● DESCRIPTION OF THE TASK
Output the data below exactly as it is, dropping the pictures from your copy.

● Stored entries
----

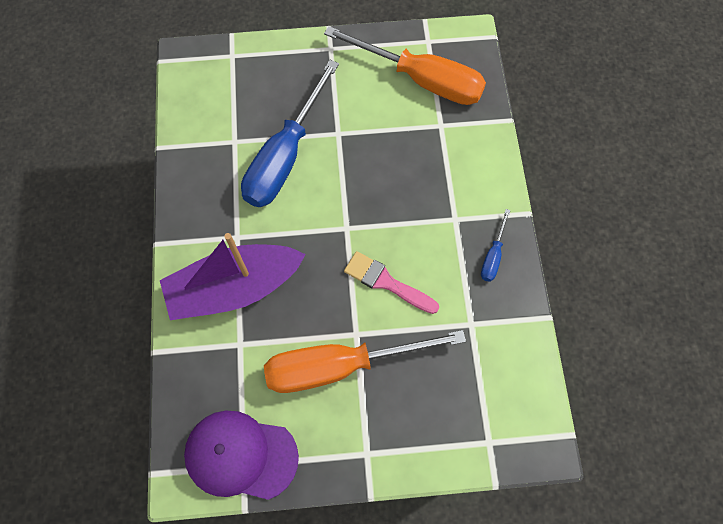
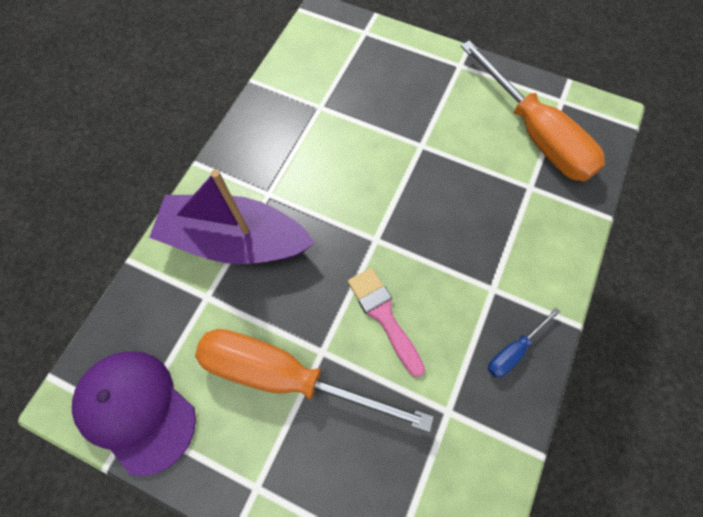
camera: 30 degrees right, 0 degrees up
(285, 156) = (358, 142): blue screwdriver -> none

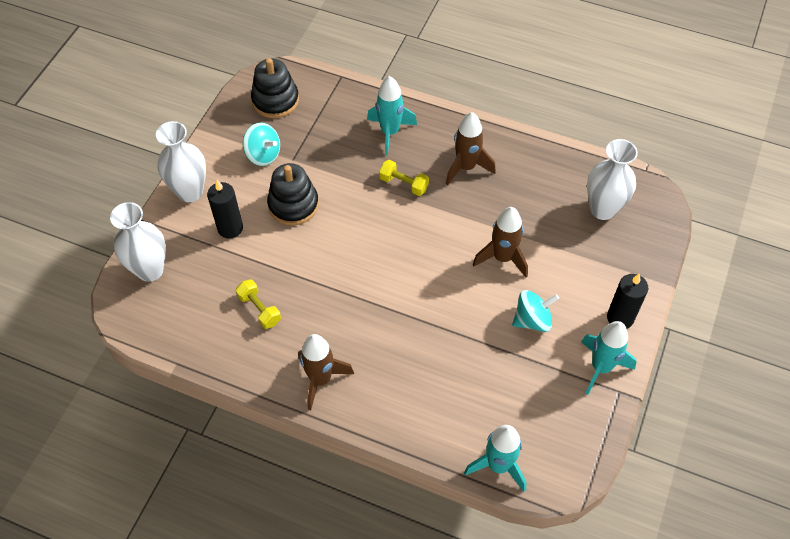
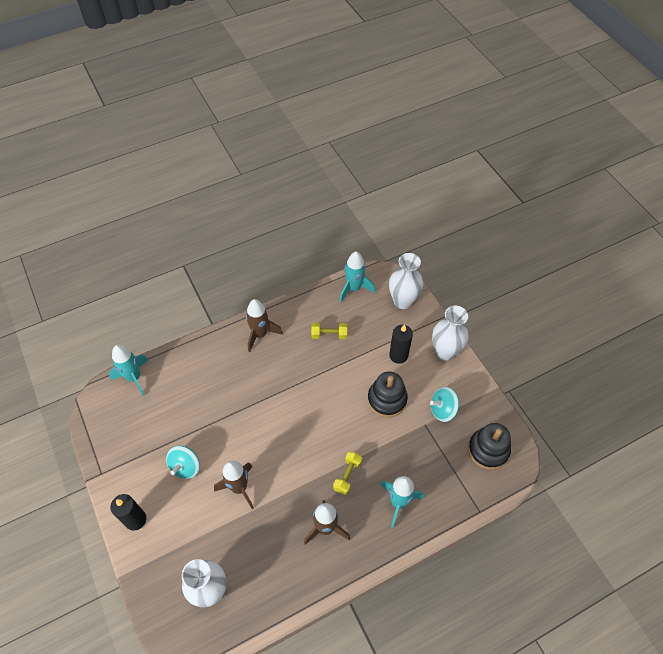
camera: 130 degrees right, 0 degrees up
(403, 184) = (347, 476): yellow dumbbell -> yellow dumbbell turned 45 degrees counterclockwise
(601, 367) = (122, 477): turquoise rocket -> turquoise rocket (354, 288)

----

● RESULT OF THE TASK
camera: 30 degrees right, 0 degrees up
(285, 156) = (358, 142): blue screwdriver -> none

camera: 130 degrees right, 0 degrees up
(403, 184) = (347, 476): yellow dumbbell -> yellow dumbbell turned 45 degrees counterclockwise
(601, 367) = (122, 477): turquoise rocket -> turquoise rocket (354, 288)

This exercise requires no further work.